▸ INSTRUCTIONS FOR THE TASK
Make an exact transcription of the data below.

▸ RECORDS FOR THIS EXERCISE
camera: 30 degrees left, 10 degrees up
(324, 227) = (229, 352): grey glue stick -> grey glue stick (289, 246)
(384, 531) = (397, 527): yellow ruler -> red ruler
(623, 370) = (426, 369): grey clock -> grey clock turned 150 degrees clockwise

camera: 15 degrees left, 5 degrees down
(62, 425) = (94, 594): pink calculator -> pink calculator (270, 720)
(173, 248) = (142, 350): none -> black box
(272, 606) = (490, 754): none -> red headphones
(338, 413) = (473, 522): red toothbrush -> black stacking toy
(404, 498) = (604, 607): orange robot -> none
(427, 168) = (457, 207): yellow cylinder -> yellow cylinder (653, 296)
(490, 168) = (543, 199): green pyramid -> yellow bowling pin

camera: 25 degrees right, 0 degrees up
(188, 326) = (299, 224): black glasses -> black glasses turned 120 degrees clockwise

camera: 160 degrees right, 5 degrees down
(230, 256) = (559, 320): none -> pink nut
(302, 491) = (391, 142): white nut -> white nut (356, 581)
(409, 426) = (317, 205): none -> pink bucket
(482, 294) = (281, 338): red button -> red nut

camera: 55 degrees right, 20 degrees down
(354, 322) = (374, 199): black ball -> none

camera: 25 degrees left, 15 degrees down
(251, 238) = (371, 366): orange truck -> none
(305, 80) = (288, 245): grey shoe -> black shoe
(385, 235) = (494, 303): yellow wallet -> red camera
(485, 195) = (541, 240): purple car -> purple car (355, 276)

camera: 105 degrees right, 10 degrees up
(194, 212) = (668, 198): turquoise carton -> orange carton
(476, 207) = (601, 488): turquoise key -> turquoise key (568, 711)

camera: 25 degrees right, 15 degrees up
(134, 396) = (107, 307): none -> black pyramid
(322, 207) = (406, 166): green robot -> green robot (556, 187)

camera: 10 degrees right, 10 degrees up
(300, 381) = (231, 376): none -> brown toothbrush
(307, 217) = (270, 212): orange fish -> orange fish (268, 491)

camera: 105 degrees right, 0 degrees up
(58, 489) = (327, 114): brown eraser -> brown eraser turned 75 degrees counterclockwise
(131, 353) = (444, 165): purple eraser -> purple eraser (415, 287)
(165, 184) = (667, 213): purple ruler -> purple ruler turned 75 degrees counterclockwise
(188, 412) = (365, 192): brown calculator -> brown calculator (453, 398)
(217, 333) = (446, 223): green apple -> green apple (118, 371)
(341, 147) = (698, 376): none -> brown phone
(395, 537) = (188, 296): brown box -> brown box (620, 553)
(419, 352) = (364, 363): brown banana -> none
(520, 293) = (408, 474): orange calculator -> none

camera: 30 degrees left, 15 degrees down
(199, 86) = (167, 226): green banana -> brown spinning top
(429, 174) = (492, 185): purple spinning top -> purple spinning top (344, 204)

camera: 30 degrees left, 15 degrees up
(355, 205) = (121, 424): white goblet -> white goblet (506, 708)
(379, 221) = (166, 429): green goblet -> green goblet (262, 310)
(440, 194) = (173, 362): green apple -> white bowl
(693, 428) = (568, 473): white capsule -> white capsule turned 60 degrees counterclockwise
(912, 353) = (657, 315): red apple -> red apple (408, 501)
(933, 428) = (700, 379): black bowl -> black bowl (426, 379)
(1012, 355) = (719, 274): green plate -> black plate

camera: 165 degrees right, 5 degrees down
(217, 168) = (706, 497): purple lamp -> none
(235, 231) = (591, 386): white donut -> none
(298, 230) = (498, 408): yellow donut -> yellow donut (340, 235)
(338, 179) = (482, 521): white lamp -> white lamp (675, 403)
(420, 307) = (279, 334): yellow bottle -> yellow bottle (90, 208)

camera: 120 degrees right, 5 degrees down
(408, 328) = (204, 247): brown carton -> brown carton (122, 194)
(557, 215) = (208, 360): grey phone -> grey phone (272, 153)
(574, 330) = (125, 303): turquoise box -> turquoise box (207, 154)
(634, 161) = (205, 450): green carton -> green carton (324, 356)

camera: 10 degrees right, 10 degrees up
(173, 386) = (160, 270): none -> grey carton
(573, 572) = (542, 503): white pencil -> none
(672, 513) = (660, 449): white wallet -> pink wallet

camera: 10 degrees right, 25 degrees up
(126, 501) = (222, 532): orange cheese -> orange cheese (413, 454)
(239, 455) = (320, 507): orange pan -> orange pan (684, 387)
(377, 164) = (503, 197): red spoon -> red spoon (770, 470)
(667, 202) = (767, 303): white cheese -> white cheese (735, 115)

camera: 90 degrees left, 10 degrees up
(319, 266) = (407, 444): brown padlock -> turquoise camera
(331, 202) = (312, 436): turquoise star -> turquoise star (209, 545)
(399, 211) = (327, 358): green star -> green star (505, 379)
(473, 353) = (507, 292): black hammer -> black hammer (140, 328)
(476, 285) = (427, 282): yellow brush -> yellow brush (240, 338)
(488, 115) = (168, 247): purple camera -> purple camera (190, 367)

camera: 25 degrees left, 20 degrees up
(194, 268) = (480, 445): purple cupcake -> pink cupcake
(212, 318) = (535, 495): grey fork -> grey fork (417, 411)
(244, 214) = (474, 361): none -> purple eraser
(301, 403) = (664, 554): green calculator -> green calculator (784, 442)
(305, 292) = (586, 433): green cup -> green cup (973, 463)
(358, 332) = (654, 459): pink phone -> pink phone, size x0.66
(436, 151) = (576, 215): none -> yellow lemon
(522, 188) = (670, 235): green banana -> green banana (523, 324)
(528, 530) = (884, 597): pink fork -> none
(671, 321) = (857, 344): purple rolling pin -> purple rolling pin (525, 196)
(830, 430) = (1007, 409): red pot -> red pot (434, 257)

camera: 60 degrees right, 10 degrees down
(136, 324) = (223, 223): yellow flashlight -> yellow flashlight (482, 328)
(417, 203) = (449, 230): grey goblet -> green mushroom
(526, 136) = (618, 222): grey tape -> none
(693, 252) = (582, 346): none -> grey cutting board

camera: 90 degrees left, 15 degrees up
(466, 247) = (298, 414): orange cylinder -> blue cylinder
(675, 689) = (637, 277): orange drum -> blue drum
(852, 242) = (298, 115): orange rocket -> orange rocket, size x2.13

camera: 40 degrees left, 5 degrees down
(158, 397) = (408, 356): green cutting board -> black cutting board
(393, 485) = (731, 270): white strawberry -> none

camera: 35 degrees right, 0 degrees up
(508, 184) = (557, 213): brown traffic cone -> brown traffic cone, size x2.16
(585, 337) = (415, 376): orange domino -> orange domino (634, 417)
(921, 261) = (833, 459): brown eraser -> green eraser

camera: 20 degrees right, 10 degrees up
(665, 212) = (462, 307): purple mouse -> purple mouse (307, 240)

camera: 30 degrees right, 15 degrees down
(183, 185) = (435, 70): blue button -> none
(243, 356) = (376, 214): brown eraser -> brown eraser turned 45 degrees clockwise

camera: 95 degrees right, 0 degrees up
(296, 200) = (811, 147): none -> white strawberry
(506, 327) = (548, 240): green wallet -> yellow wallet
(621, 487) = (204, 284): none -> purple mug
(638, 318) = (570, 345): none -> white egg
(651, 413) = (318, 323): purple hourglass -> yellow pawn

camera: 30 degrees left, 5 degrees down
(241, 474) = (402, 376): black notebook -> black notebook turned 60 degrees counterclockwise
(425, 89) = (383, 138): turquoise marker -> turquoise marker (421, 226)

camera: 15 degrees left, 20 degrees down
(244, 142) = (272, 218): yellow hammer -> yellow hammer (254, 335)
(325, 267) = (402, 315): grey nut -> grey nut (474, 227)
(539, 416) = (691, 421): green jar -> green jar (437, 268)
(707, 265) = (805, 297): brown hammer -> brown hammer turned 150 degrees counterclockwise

▸ ANSWER SPACE
camera: 30 degrees left, 10 degrees up
(324, 227) = (229, 352): grey glue stick -> grey glue stick (289, 246)
(384, 531) = (397, 527): yellow ruler -> red ruler
(623, 370) = (426, 369): grey clock -> grey clock turned 150 degrees clockwise

camera: 15 degrees left, 5 degrees down
(62, 425) = (94, 594): pink calculator -> pink calculator (270, 720)
(173, 248) = (142, 350): none -> black box
(272, 606) = (490, 754): none -> red headphones
(338, 413) = (473, 522): red toothbrush -> black stacking toy
(404, 498) = (604, 607): orange robot -> none
(427, 168) = (457, 207): yellow cylinder -> yellow cylinder (653, 296)
(490, 168) = (543, 199): green pyramid -> yellow bowling pin

camera: 25 degrees right, 0 degrees up
(188, 326) = (299, 224): black glasses -> black glasses turned 120 degrees clockwise

camera: 160 degrees right, 5 degrees down
(230, 256) = (559, 320): none -> pink nut
(302, 491) = (391, 142): white nut -> white nut (356, 581)
(409, 426) = (317, 205): none -> pink bucket
(482, 294) = (281, 338): red button -> red nut

camera: 55 degrees right, 20 degrees down
(354, 322) = (374, 199): black ball -> none

camera: 25 degrees left, 15 degrees down
(251, 238) = (371, 366): orange truck -> none
(305, 80) = (288, 245): grey shoe -> black shoe
(385, 235) = (494, 303): yellow wallet -> red camera
(485, 195) = (541, 240): purple car -> purple car (355, 276)

camera: 105 degrees right, 10 degrees up
(194, 212) = (668, 198): turquoise carton -> orange carton
(476, 207) = (601, 488): turquoise key -> turquoise key (568, 711)

camera: 25 degrees right, 15 degrees up
(134, 396) = (107, 307): none -> black pyramid
(322, 207) = (406, 166): green robot -> green robot (556, 187)

camera: 10 degrees right, 10 degrees up
(300, 381) = (231, 376): none -> brown toothbrush
(307, 217) = (270, 212): orange fish -> orange fish (268, 491)

camera: 105 degrees right, 0 degrees up
(58, 489) = (327, 114): brown eraser -> brown eraser turned 75 degrees counterclockwise
(131, 353) = (444, 165): purple eraser -> purple eraser (415, 287)
(165, 184) = (667, 213): purple ruler -> purple ruler turned 75 degrees counterclockwise
(188, 412) = (365, 192): brown calculator -> brown calculator (453, 398)
(217, 333) = (446, 223): green apple -> green apple (118, 371)
(341, 147) = (698, 376): none -> brown phone
(395, 537) = (188, 296): brown box -> brown box (620, 553)
(419, 352) = (364, 363): brown banana -> none
(520, 293) = (408, 474): orange calculator -> none

camera: 30 degrees left, 15 degrees down
(199, 86) = (167, 226): green banana -> brown spinning top
(429, 174) = (492, 185): purple spinning top -> purple spinning top (344, 204)

camera: 30 degrees left, 15 degrees up
(355, 205) = (121, 424): white goblet -> white goblet (506, 708)
(379, 221) = (166, 429): green goblet -> green goblet (262, 310)
(440, 194) = (173, 362): green apple -> white bowl
(693, 428) = (568, 473): white capsule -> white capsule turned 60 degrees counterclockwise
(912, 353) = (657, 315): red apple -> red apple (408, 501)
(933, 428) = (700, 379): black bowl -> black bowl (426, 379)
(1012, 355) = (719, 274): green plate -> black plate

camera: 165 degrees right, 5 degrees down
(217, 168) = (706, 497): purple lamp -> none
(235, 231) = (591, 386): white donut -> none
(298, 230) = (498, 408): yellow donut -> yellow donut (340, 235)
(338, 179) = (482, 521): white lamp -> white lamp (675, 403)
(420, 307) = (279, 334): yellow bottle -> yellow bottle (90, 208)

camera: 120 degrees right, 5 degrees down
(408, 328) = (204, 247): brown carton -> brown carton (122, 194)
(557, 215) = (208, 360): grey phone -> grey phone (272, 153)
(574, 330) = (125, 303): turquoise box -> turquoise box (207, 154)
(634, 161) = (205, 450): green carton -> green carton (324, 356)

camera: 10 degrees right, 10 degrees up
(173, 386) = (160, 270): none -> grey carton
(573, 572) = (542, 503): white pencil -> none
(672, 513) = (660, 449): white wallet -> pink wallet

camera: 10 degrees right, 25 degrees up
(126, 501) = (222, 532): orange cheese -> orange cheese (413, 454)
(239, 455) = (320, 507): orange pan -> orange pan (684, 387)
(377, 164) = (503, 197): red spoon -> red spoon (770, 470)
(667, 202) = (767, 303): white cheese -> white cheese (735, 115)

camera: 90 degrees left, 10 degrees up
(319, 266) = (407, 444): brown padlock -> turquoise camera
(331, 202) = (312, 436): turquoise star -> turquoise star (209, 545)
(399, 211) = (327, 358): green star -> green star (505, 379)
(473, 353) = (507, 292): black hammer -> black hammer (140, 328)
(476, 285) = (427, 282): yellow brush -> yellow brush (240, 338)
(488, 115) = (168, 247): purple camera -> purple camera (190, 367)

camera: 25 degrees left, 20 degrees up
(194, 268) = (480, 445): purple cupcake -> pink cupcake
(212, 318) = (535, 495): grey fork -> grey fork (417, 411)
(244, 214) = (474, 361): none -> purple eraser
(301, 403) = (664, 554): green calculator -> green calculator (784, 442)
(305, 292) = (586, 433): green cup -> green cup (973, 463)
(358, 332) = (654, 459): pink phone -> pink phone, size x0.66
(436, 151) = (576, 215): none -> yellow lemon
(522, 188) = (670, 235): green banana -> green banana (523, 324)
(528, 530) = (884, 597): pink fork -> none
(671, 321) = (857, 344): purple rolling pin -> purple rolling pin (525, 196)
(830, 430) = (1007, 409): red pot -> red pot (434, 257)

camera: 60 degrees right, 10 degrees down
(136, 324) = (223, 223): yellow flashlight -> yellow flashlight (482, 328)
(417, 203) = (449, 230): grey goblet -> green mushroom
(526, 136) = (618, 222): grey tape -> none
(693, 252) = (582, 346): none -> grey cutting board

camera: 90 degrees left, 15 degrees up
(466, 247) = (298, 414): orange cylinder -> blue cylinder
(675, 689) = (637, 277): orange drum -> blue drum
(852, 242) = (298, 115): orange rocket -> orange rocket, size x2.13

camera: 40 degrees left, 5 degrees down
(158, 397) = (408, 356): green cutting board -> black cutting board
(393, 485) = (731, 270): white strawberry -> none

camera: 35 degrees right, 0 degrees up
(508, 184) = (557, 213): brown traffic cone -> brown traffic cone, size x2.16
(585, 337) = (415, 376): orange domino -> orange domino (634, 417)
(921, 261) = (833, 459): brown eraser -> green eraser

camera: 20 degrees right, 10 degrees up
(665, 212) = (462, 307): purple mouse -> purple mouse (307, 240)

camera: 30 degrees right, 15 degrees down
(183, 185) = (435, 70): blue button -> none
(243, 356) = (376, 214): brown eraser -> brown eraser turned 45 degrees clockwise

camera: 95 degrees right, 0 degrees up
(296, 200) = (811, 147): none -> white strawberry
(506, 327) = (548, 240): green wallet -> yellow wallet
(621, 487) = (204, 284): none -> purple mug
(638, 318) = (570, 345): none -> white egg
(651, 413) = (318, 323): purple hourglass -> yellow pawn

camera: 30 degrees left, 5 degrees down
(241, 474) = (402, 376): black notebook -> black notebook turned 60 degrees counterclockwise
(425, 89) = (383, 138): turquoise marker -> turquoise marker (421, 226)

camera: 15 degrees left, 20 degrees down
(244, 142) = (272, 218): yellow hammer -> yellow hammer (254, 335)
(325, 267) = (402, 315): grey nut -> grey nut (474, 227)
(539, 416) = (691, 421): green jar -> green jar (437, 268)
(707, 265) = (805, 297): brown hammer -> brown hammer turned 150 degrees counterclockwise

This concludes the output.